Dataset records -
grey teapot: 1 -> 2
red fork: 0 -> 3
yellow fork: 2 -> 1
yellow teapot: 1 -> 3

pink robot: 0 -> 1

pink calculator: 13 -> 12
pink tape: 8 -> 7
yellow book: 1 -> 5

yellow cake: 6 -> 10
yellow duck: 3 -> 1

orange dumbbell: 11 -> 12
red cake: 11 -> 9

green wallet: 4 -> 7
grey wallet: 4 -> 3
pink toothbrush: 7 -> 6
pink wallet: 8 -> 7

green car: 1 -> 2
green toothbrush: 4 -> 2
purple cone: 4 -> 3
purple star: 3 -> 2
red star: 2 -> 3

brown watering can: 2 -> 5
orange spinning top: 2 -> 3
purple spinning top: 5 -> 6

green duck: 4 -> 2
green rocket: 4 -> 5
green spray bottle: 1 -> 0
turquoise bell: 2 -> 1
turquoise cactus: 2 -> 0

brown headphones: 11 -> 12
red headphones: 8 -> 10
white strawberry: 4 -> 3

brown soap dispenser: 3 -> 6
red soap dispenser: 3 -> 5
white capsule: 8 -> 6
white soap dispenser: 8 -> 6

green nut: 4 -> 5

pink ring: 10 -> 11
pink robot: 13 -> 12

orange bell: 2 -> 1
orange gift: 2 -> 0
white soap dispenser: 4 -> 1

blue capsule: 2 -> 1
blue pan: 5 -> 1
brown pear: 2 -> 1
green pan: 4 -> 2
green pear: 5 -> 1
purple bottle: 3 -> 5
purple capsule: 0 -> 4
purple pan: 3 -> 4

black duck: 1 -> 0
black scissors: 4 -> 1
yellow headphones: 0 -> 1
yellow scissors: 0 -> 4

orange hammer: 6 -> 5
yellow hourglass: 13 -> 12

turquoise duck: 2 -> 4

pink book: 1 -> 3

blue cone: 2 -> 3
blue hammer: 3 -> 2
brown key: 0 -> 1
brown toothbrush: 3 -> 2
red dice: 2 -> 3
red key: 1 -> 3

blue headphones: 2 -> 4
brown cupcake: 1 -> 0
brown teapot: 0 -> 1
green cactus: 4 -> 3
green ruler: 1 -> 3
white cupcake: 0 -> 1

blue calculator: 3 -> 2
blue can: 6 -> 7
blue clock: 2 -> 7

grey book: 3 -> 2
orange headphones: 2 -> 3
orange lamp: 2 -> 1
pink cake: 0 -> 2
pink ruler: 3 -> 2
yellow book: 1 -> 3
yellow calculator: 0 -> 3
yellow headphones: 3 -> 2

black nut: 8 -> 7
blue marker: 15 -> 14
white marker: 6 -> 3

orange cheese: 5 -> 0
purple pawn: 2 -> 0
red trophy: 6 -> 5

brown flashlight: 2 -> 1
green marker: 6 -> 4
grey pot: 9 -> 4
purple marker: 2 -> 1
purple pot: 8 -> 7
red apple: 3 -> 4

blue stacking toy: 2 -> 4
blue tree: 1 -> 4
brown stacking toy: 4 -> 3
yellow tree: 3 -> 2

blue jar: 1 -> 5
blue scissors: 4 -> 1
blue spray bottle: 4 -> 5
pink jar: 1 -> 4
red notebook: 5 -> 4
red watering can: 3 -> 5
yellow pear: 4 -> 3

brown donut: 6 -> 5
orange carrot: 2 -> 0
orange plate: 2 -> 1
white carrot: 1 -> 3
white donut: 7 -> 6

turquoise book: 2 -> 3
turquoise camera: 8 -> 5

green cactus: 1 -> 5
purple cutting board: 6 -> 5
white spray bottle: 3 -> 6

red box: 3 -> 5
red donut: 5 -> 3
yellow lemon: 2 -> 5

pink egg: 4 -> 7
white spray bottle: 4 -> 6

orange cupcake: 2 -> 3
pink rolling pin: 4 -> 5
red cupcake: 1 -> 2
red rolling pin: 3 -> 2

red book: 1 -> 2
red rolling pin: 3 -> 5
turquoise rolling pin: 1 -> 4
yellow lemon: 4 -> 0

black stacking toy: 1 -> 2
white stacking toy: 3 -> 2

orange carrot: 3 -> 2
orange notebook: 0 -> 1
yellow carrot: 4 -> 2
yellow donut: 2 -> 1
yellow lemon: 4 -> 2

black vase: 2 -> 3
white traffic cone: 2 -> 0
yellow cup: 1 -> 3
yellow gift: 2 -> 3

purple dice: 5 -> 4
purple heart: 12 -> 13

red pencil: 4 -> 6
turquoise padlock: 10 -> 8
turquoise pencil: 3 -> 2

What is expected - Please retype each entry above exactly as it is written.

Response below -
grey teapot: 1 -> 2
red fork: 0 -> 3
yellow fork: 2 -> 1
yellow teapot: 1 -> 3

pink robot: 0 -> 1

pink calculator: 13 -> 12
pink tape: 8 -> 7
yellow book: 1 -> 5

yellow cake: 6 -> 10
yellow duck: 3 -> 1

orange dumbbell: 11 -> 12
red cake: 11 -> 9

green wallet: 4 -> 7
grey wallet: 4 -> 3
pink toothbrush: 7 -> 6
pink wallet: 8 -> 7

green car: 1 -> 2
green toothbrush: 4 -> 2
purple cone: 4 -> 3
purple star: 3 -> 2
red star: 2 -> 3

brown watering can: 2 -> 5
orange spinning top: 2 -> 3
purple spinning top: 5 -> 6

green duck: 4 -> 2
green rocket: 4 -> 5
green spray bottle: 1 -> 0
turquoise bell: 2 -> 1
turquoise cactus: 2 -> 0

brown headphones: 11 -> 12
red headphones: 8 -> 10
white strawberry: 4 -> 3

brown soap dispenser: 3 -> 6
red soap dispenser: 3 -> 5
white capsule: 8 -> 6
white soap dispenser: 8 -> 6

green nut: 4 -> 5

pink ring: 10 -> 11
pink robot: 13 -> 12

orange bell: 2 -> 1
orange gift: 2 -> 0
white soap dispenser: 4 -> 1

blue capsule: 2 -> 1
blue pan: 5 -> 1
brown pear: 2 -> 1
green pan: 4 -> 2
green pear: 5 -> 1
purple bottle: 3 -> 5
purple capsule: 0 -> 4
purple pan: 3 -> 4

black duck: 1 -> 0
black scissors: 4 -> 1
yellow headphones: 0 -> 1
yellow scissors: 0 -> 4

orange hammer: 6 -> 5
yellow hourglass: 13 -> 12

turquoise duck: 2 -> 4

pink book: 1 -> 3

blue cone: 2 -> 3
blue hammer: 3 -> 2
brown key: 0 -> 1
brown toothbrush: 3 -> 2
red dice: 2 -> 3
red key: 1 -> 3

blue headphones: 2 -> 4
brown cupcake: 1 -> 0
brown teapot: 0 -> 1
green cactus: 4 -> 3
green ruler: 1 -> 3
white cupcake: 0 -> 1

blue calculator: 3 -> 2
blue can: 6 -> 7
blue clock: 2 -> 7

grey book: 3 -> 2
orange headphones: 2 -> 3
orange lamp: 2 -> 1
pink cake: 0 -> 2
pink ruler: 3 -> 2
yellow book: 1 -> 3
yellow calculator: 0 -> 3
yellow headphones: 3 -> 2

black nut: 8 -> 7
blue marker: 15 -> 14
white marker: 6 -> 3

orange cheese: 5 -> 0
purple pawn: 2 -> 0
red trophy: 6 -> 5

brown flashlight: 2 -> 1
green marker: 6 -> 4
grey pot: 9 -> 4
purple marker: 2 -> 1
purple pot: 8 -> 7
red apple: 3 -> 4

blue stacking toy: 2 -> 4
blue tree: 1 -> 4
brown stacking toy: 4 -> 3
yellow tree: 3 -> 2

blue jar: 1 -> 5
blue scissors: 4 -> 1
blue spray bottle: 4 -> 5
pink jar: 1 -> 4
red notebook: 5 -> 4
red watering can: 3 -> 5
yellow pear: 4 -> 3

brown donut: 6 -> 5
orange carrot: 2 -> 0
orange plate: 2 -> 1
white carrot: 1 -> 3
white donut: 7 -> 6

turquoise book: 2 -> 3
turquoise camera: 8 -> 5

green cactus: 1 -> 5
purple cutting board: 6 -> 5
white spray bottle: 3 -> 6

red box: 3 -> 5
red donut: 5 -> 3
yellow lemon: 2 -> 5

pink egg: 4 -> 7
white spray bottle: 4 -> 6

orange cupcake: 2 -> 3
pink rolling pin: 4 -> 5
red cupcake: 1 -> 2
red rolling pin: 3 -> 2

red book: 1 -> 2
red rolling pin: 3 -> 5
turquoise rolling pin: 1 -> 4
yellow lemon: 4 -> 0

black stacking toy: 1 -> 2
white stacking toy: 3 -> 2

orange carrot: 3 -> 2
orange notebook: 0 -> 1
yellow carrot: 4 -> 2
yellow donut: 2 -> 1
yellow lemon: 4 -> 2

black vase: 2 -> 3
white traffic cone: 2 -> 0
yellow cup: 1 -> 3
yellow gift: 2 -> 3

purple dice: 5 -> 4
purple heart: 12 -> 13

red pencil: 4 -> 6
turquoise padlock: 10 -> 8
turquoise pencil: 3 -> 2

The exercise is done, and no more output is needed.